What the task asks = Which lines below fall between the one containing "shifted | Ente" and the one containing "Filzstift (schwarz) |"? Repeat them exactly, counting both of those lines, and add nothing else.

Task material =
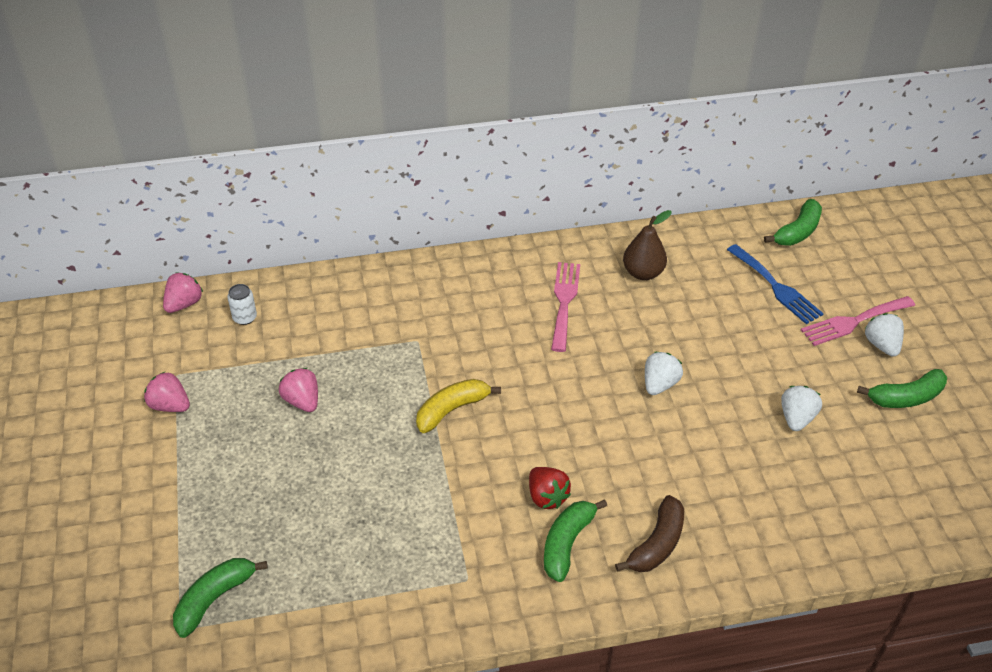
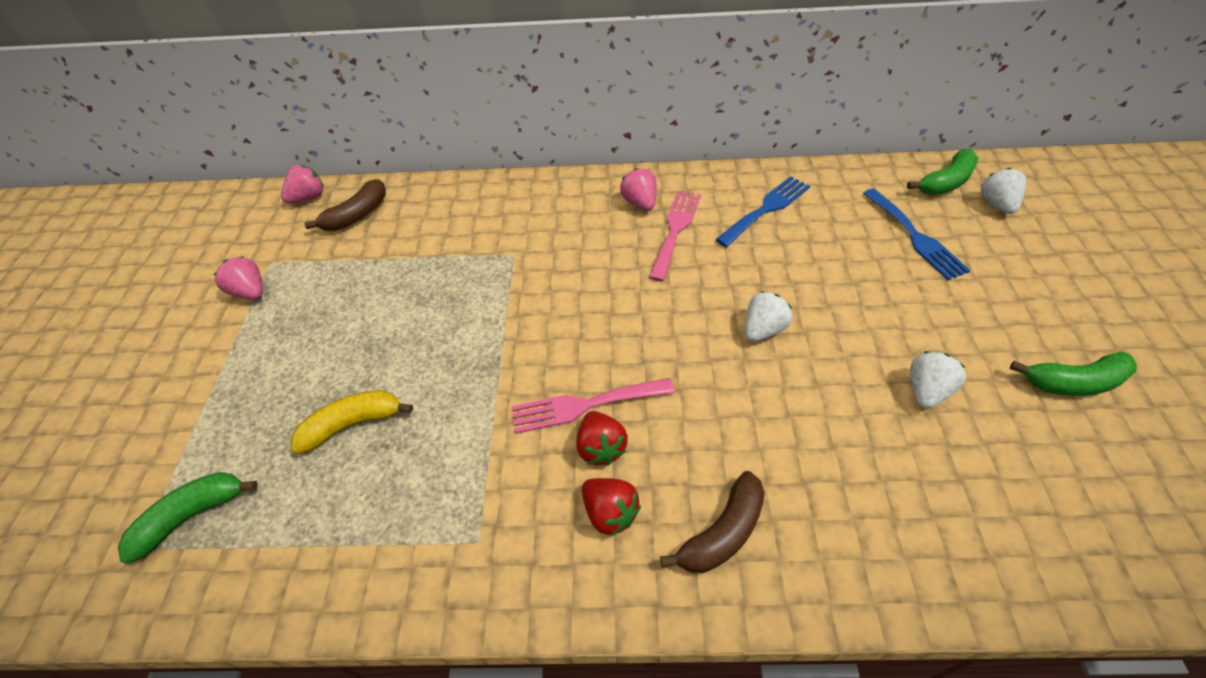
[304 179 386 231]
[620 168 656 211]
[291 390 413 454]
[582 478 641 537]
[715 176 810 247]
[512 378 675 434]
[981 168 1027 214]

* * *

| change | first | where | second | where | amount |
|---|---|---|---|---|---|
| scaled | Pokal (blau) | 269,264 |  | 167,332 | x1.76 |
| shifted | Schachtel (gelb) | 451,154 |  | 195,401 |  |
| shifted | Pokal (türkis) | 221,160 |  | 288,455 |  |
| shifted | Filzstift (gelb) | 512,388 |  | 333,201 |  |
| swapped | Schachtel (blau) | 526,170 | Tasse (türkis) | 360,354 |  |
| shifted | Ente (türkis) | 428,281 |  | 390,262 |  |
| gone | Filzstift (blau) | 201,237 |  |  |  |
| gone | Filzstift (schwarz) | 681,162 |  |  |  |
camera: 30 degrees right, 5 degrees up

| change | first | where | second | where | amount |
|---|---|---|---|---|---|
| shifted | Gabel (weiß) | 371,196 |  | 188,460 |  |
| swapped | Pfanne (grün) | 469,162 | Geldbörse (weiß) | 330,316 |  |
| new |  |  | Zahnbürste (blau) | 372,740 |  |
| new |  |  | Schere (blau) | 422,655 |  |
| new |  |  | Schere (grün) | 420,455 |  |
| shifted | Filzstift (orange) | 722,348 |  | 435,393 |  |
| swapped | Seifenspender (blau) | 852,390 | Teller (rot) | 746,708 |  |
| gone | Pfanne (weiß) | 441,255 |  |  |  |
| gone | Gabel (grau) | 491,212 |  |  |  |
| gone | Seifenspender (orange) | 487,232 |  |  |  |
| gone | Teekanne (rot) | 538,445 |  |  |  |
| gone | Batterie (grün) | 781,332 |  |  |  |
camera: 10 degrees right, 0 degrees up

Solution to this exercise =
| shifted | Ente (türkis) | 428,281 |  | 390,262 |  |
| gone | Filzstift (blau) | 201,237 |  |  |  |
| gone | Filzstift (schwarz) | 681,162 |  |  |  |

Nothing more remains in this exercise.